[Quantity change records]
▽

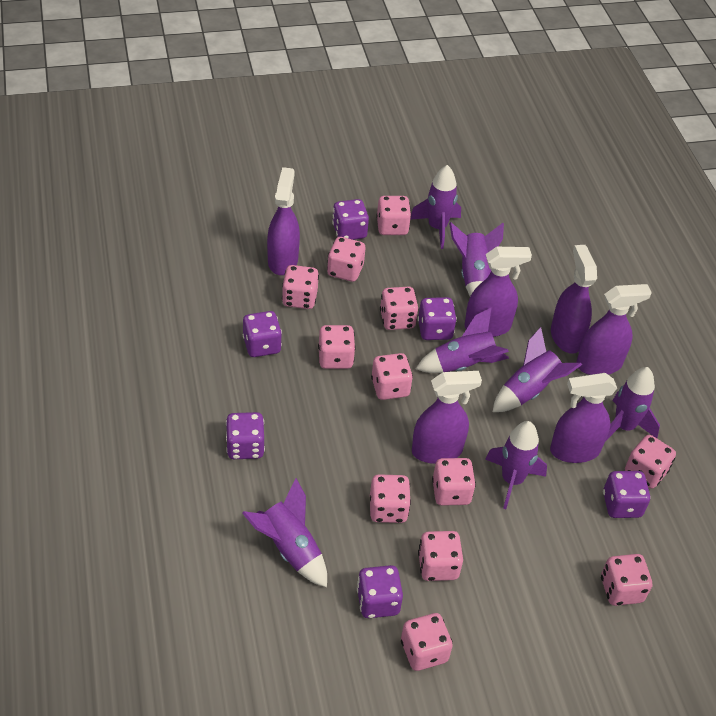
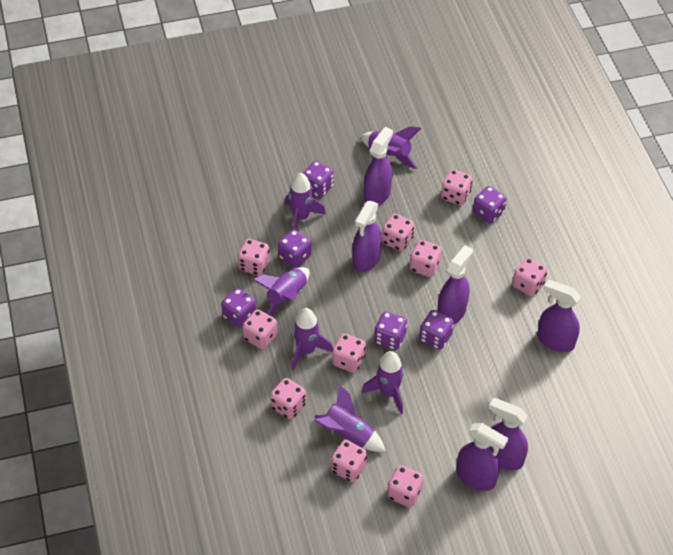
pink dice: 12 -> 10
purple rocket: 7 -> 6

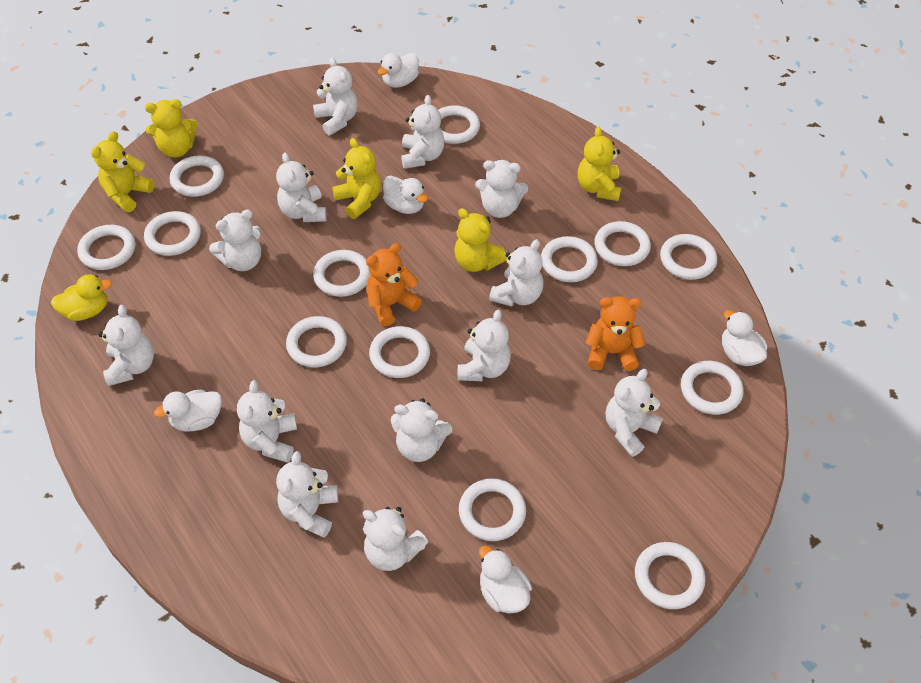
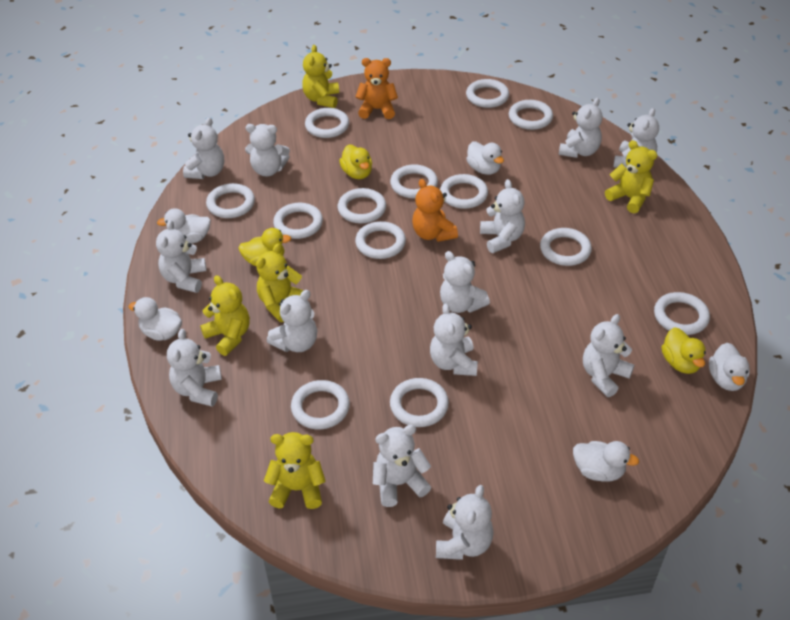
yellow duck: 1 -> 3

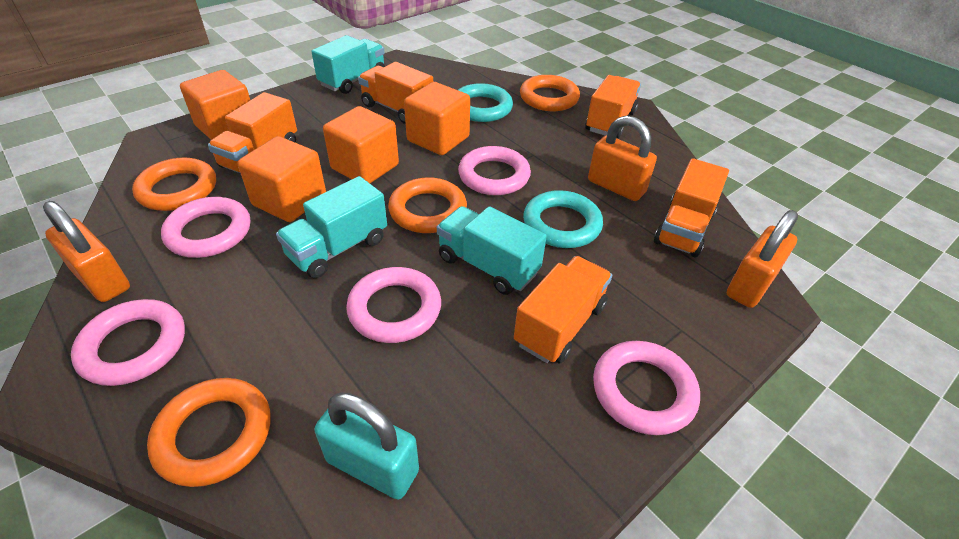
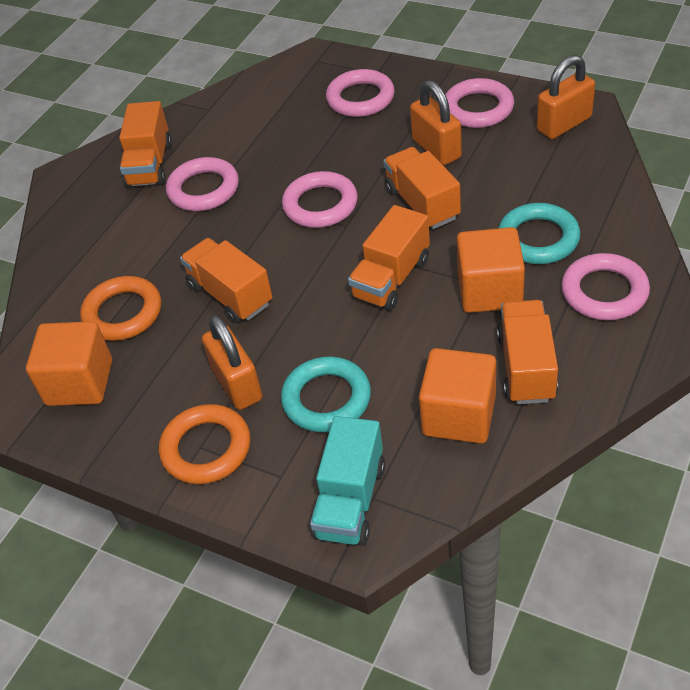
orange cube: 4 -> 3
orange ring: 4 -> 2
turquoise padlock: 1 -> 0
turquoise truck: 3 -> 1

△

Assignment.
Leaving the pictures out, give back each line above exactly.

Result of this task.
pink dice: 12 -> 10
purple rocket: 7 -> 6

yellow duck: 1 -> 3

orange cube: 4 -> 3
orange ring: 4 -> 2
turquoise padlock: 1 -> 0
turquoise truck: 3 -> 1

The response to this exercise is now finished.